* Directions *
Please give back word for word the lines of the material below between the line containing "C1: none -> 1nF (G37, Y38)" and the line containing "U70: AND (in", inclusive.

* Provided records *
= = = =
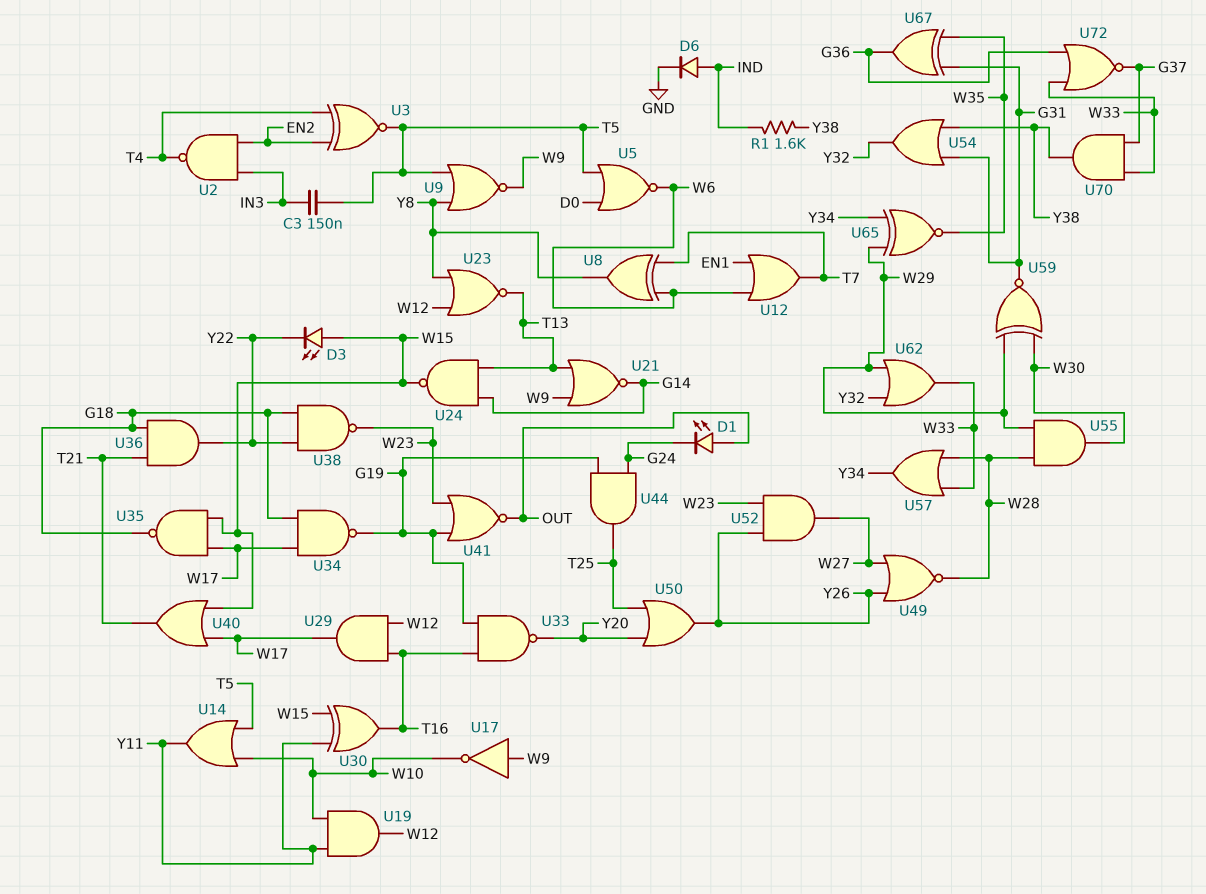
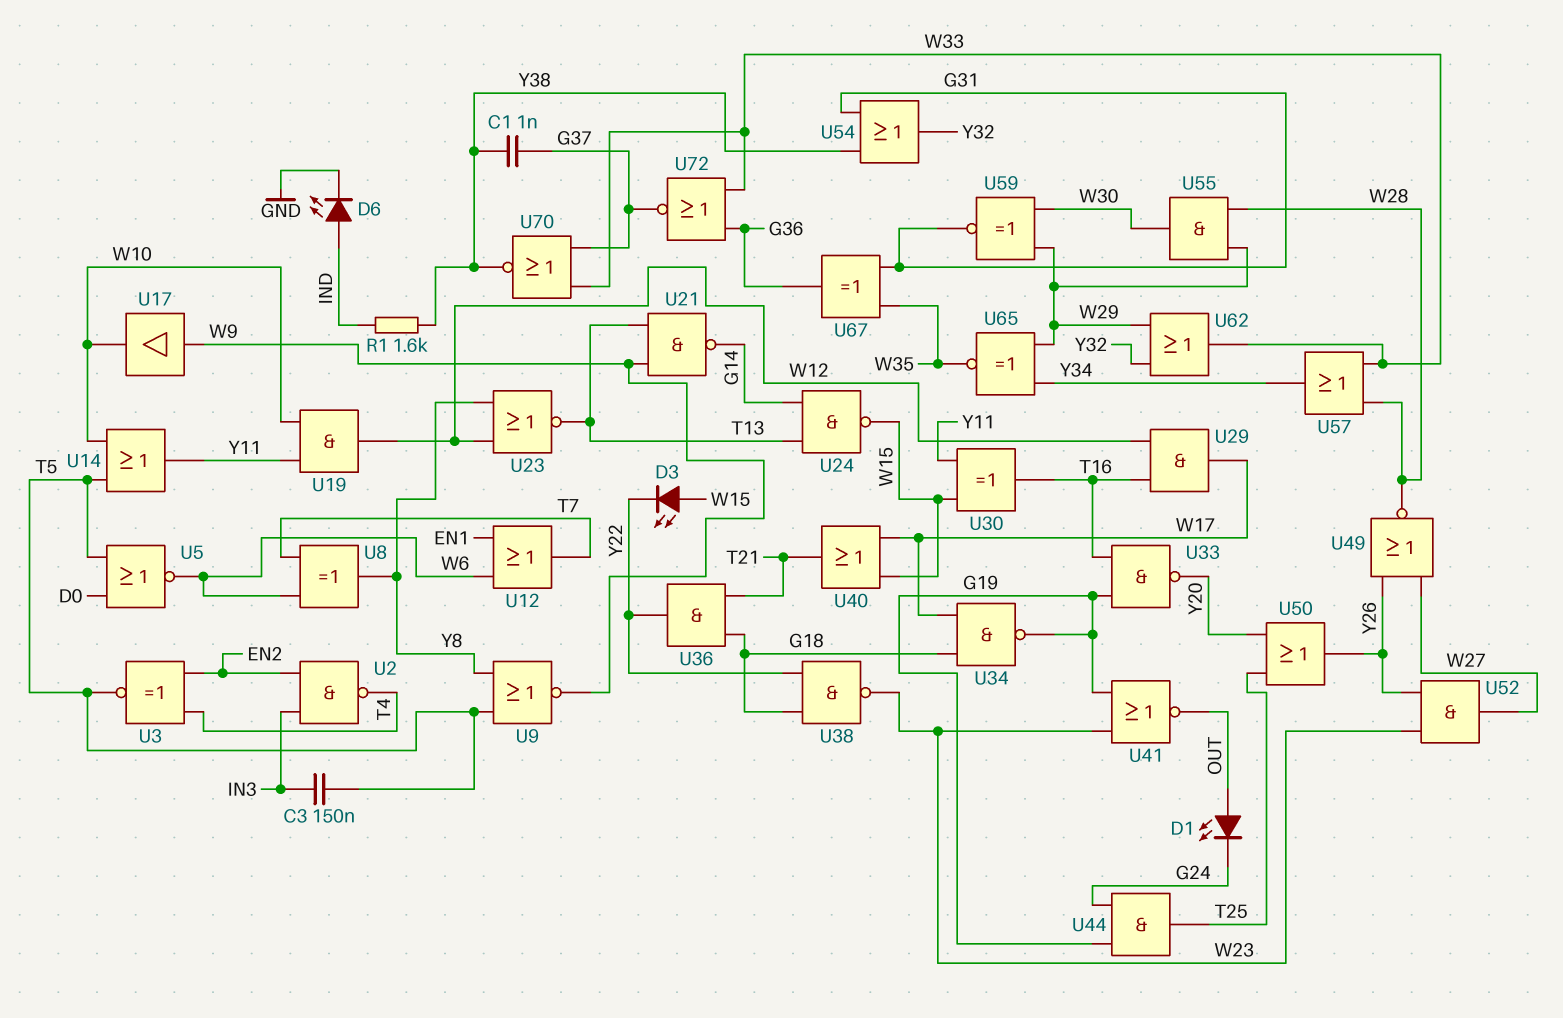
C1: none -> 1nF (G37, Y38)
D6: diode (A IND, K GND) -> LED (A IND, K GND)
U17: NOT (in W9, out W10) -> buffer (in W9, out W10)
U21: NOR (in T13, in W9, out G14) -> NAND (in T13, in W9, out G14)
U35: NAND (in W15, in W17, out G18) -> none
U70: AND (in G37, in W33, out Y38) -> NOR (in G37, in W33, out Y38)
= = = =
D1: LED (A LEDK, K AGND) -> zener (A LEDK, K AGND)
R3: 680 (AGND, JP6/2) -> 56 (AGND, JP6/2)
= = = =
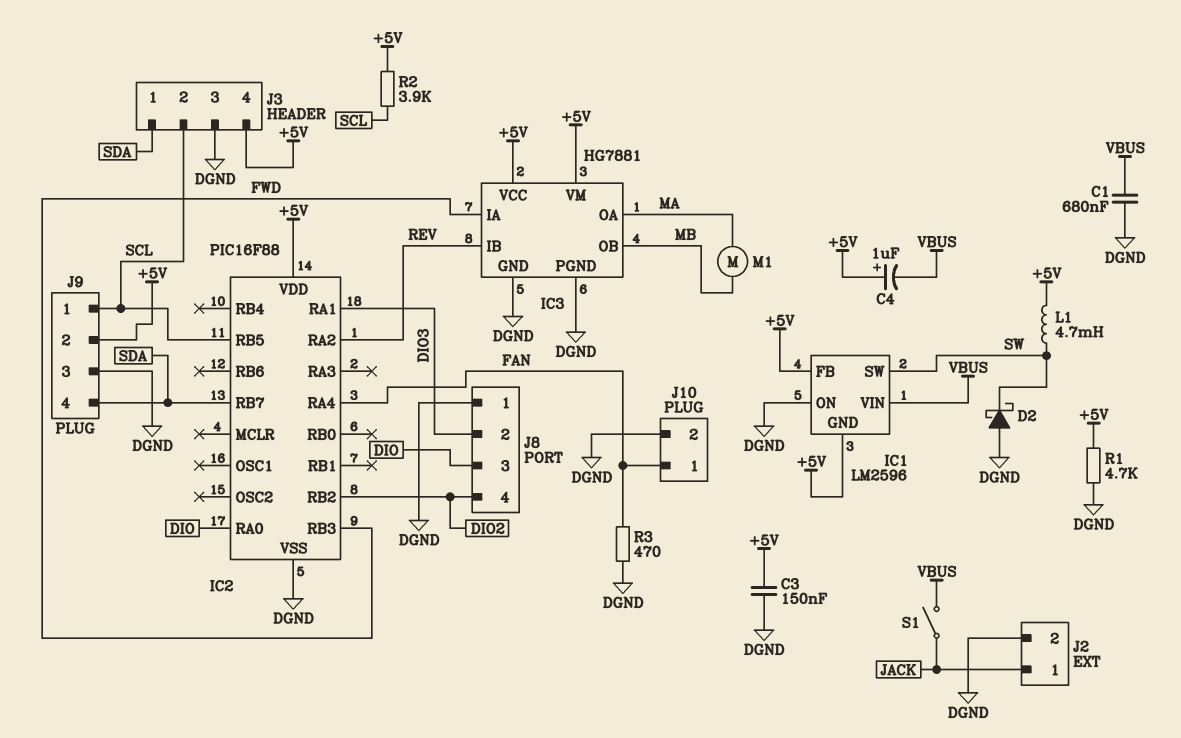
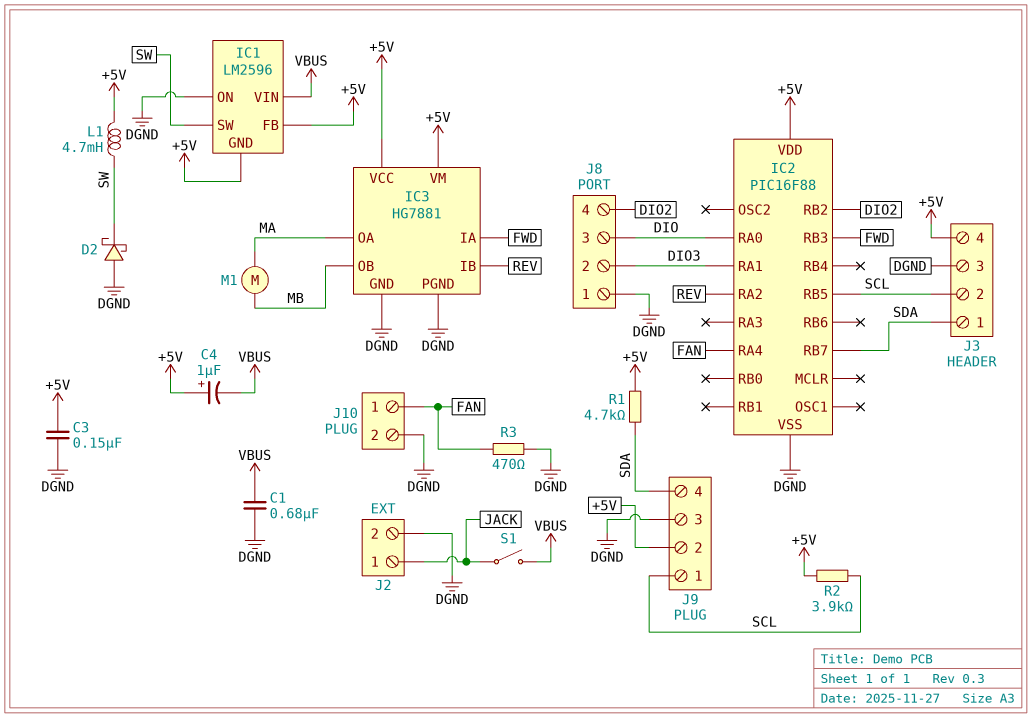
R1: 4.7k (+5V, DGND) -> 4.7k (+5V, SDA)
= = = =
* Answer to this problem *
C1: none -> 1nF (G37, Y38)
D6: diode (A IND, K GND) -> LED (A IND, K GND)
U17: NOT (in W9, out W10) -> buffer (in W9, out W10)
U21: NOR (in T13, in W9, out G14) -> NAND (in T13, in W9, out G14)
U35: NAND (in W15, in W17, out G18) -> none
U70: AND (in G37, in W33, out Y38) -> NOR (in G37, in W33, out Y38)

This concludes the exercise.